What the task requires: Every line below needs to be transcribed without alteration, and no image may be carried over.

Data below:
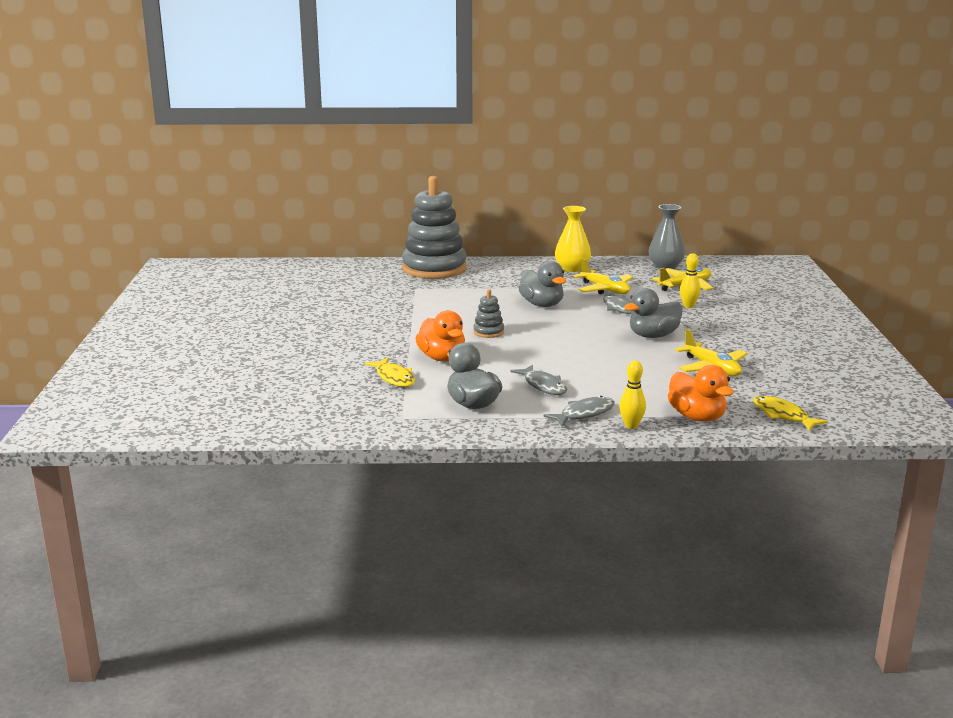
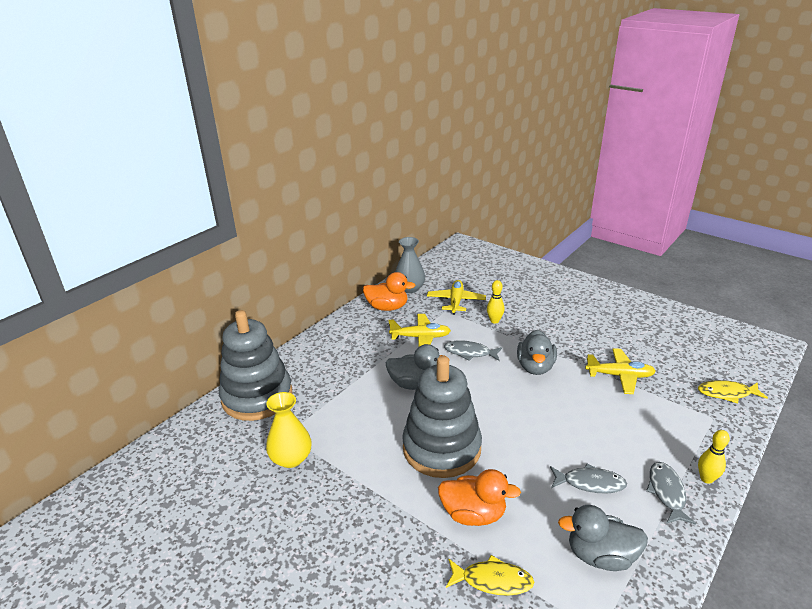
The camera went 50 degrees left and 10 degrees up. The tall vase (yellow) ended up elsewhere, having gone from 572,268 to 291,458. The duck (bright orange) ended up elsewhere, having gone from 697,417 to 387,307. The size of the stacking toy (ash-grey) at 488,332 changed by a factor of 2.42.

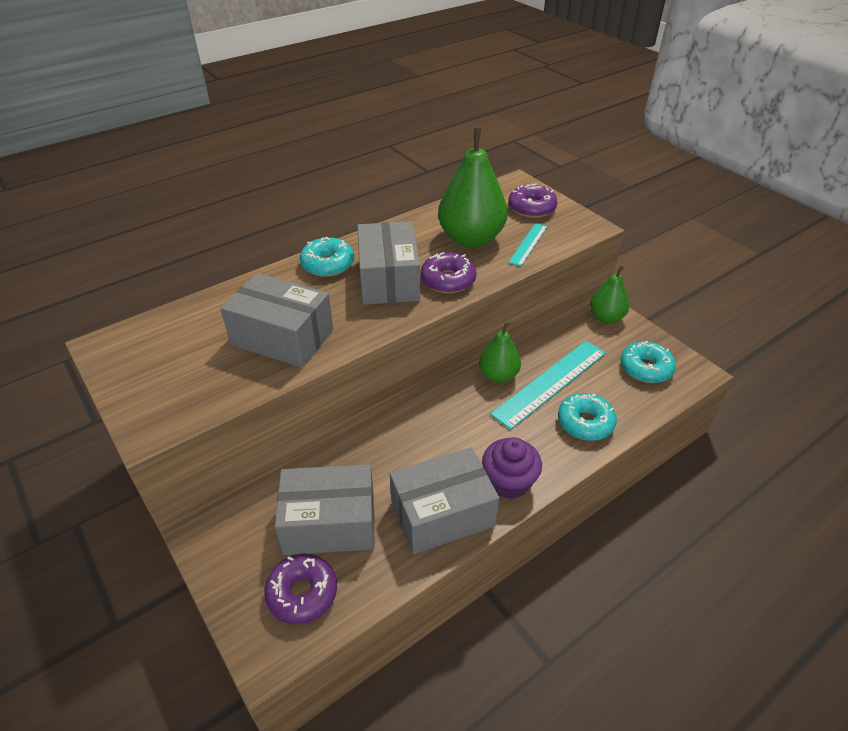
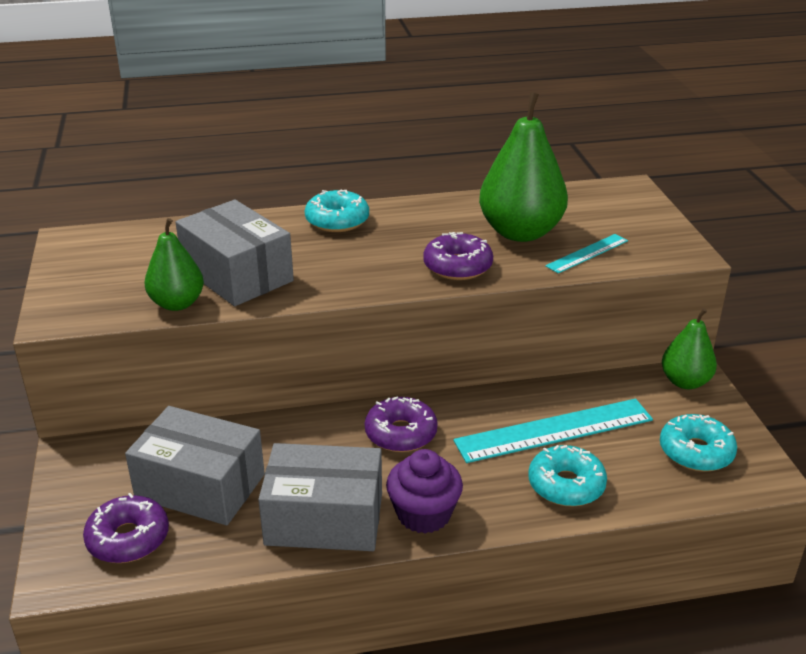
The camera went 25 degrees right and 10 degrees down. The second view lost the package (ash-grey) at 389,279. The pear fruit (leaf-green) ended up elsewhere, having gone from 498,375 to 177,303. The doughnut (purple) ended up elsewhere, having gone from 531,208 to 401,433.

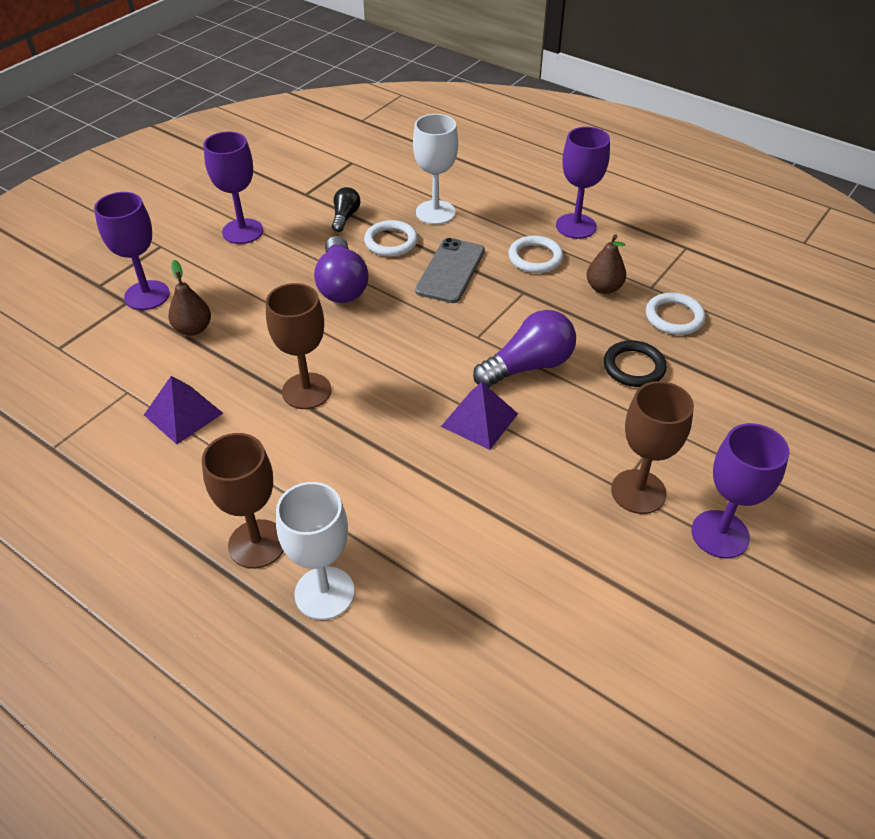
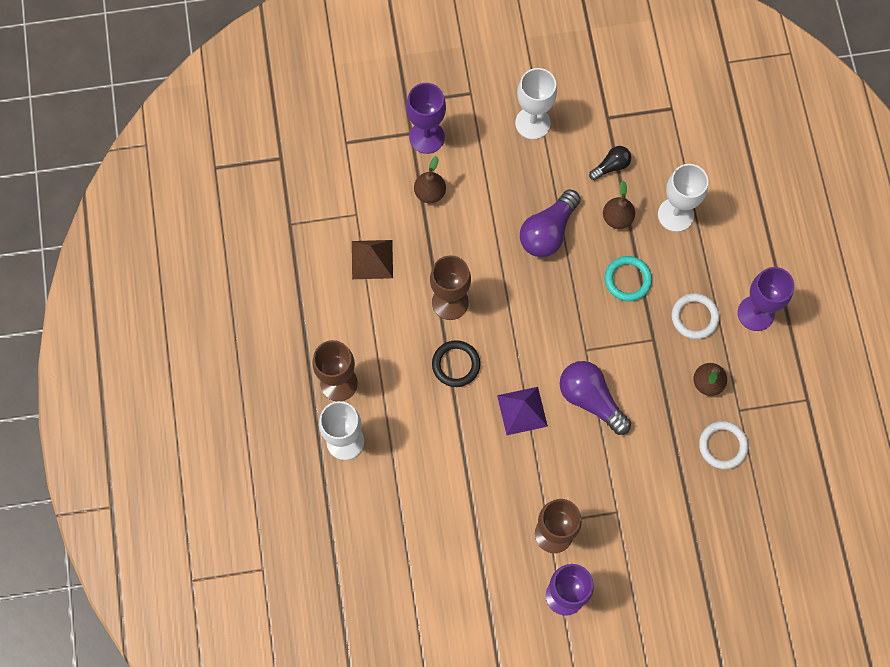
The camera went 45 degrees right and 25 degrees up. The ring (ebony) ended up elsewhere, having gone from 634,367 to 456,364. Where the ring (pure white) stood at 391,242, the pear fruit (brown) came to stand at 617,218. Where the smartphone (ash-grey) stood at 450,271, the ring (turquoise) came to stand at 627,279. What was the pyramid shape (purple) at 183,414 turned into the pyramid shape (brown) at 372,259. What was the chalice (purple) at 242,231 turned into the chalice (pure white) at 532,123. The bulb (purple) at 528,366 ended up facing another way, 150 degrees counterclockwise from before.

Answer space:
The camera went 50 degrees left and 10 degrees up. The tall vase (yellow) ended up elsewhere, having gone from 572,268 to 291,458. The duck (bright orange) ended up elsewhere, having gone from 697,417 to 387,307. The size of the stacking toy (ash-grey) at 488,332 changed by a factor of 2.42.

The camera went 25 degrees right and 10 degrees down. The second view lost the package (ash-grey) at 389,279. The pear fruit (leaf-green) ended up elsewhere, having gone from 498,375 to 177,303. The doughnut (purple) ended up elsewhere, having gone from 531,208 to 401,433.

The camera went 45 degrees right and 25 degrees up. The ring (ebony) ended up elsewhere, having gone from 634,367 to 456,364. Where the ring (pure white) stood at 391,242, the pear fruit (brown) came to stand at 617,218. Where the smartphone (ash-grey) stood at 450,271, the ring (turquoise) came to stand at 627,279. What was the pyramid shape (purple) at 183,414 turned into the pyramid shape (brown) at 372,259. What was the chalice (purple) at 242,231 turned into the chalice (pure white) at 532,123. The bulb (purple) at 528,366 ended up facing another way, 150 degrees counterclockwise from before.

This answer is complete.